→ DIRECTIONS FOR THIS TASK
Which lines of the data below hold "counterclockwise"? Copy each of them.

→ DATA
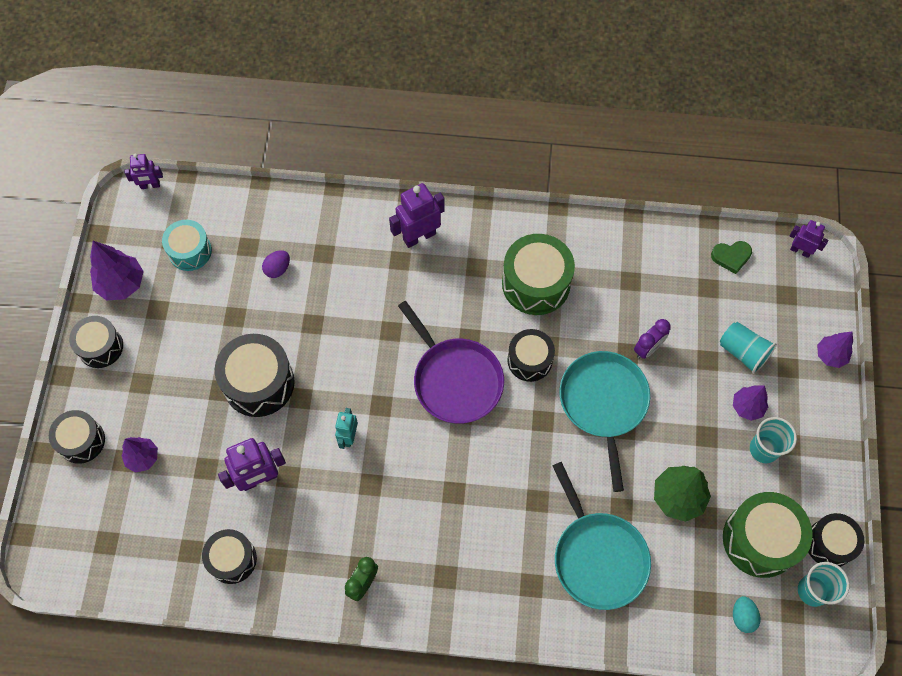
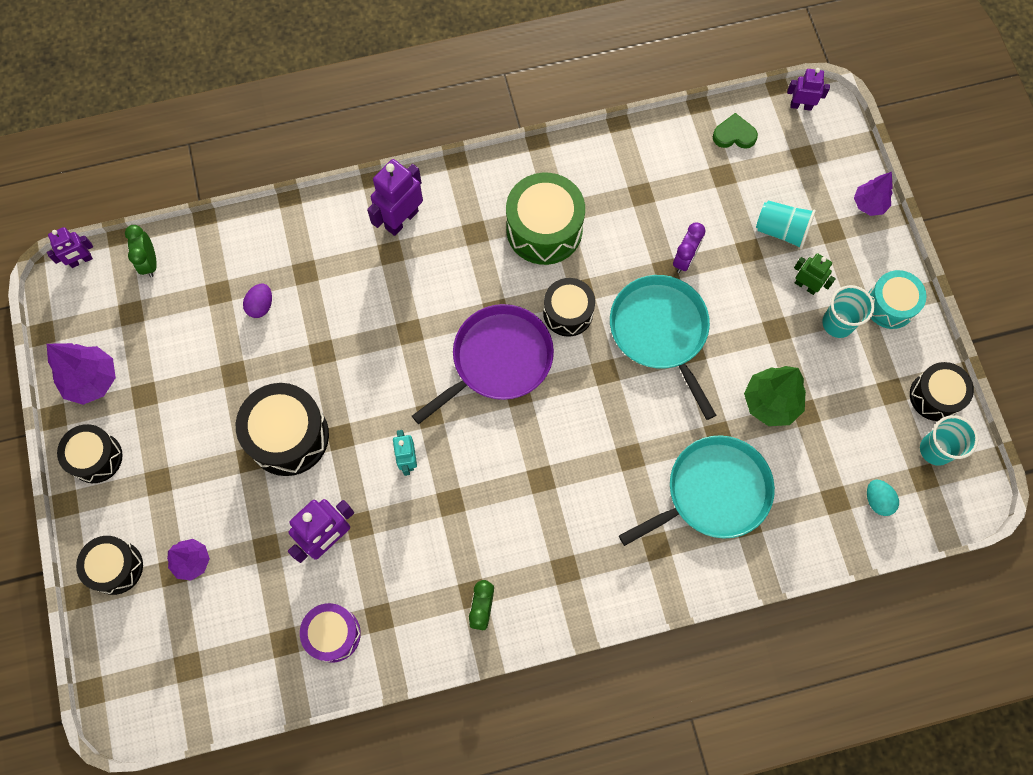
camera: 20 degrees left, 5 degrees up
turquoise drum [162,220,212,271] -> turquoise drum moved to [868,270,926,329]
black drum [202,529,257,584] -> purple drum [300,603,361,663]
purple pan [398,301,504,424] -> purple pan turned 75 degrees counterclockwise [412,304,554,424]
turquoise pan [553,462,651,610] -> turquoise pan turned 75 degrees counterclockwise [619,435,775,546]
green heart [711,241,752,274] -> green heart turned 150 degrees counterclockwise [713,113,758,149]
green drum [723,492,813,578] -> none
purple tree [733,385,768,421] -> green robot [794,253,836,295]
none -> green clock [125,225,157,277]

→ EXERCISE RESPONSE
purple pan [398,301,504,424] -> purple pan turned 75 degrees counterclockwise [412,304,554,424]
turquoise pan [553,462,651,610] -> turquoise pan turned 75 degrees counterclockwise [619,435,775,546]
green heart [711,241,752,274] -> green heart turned 150 degrees counterclockwise [713,113,758,149]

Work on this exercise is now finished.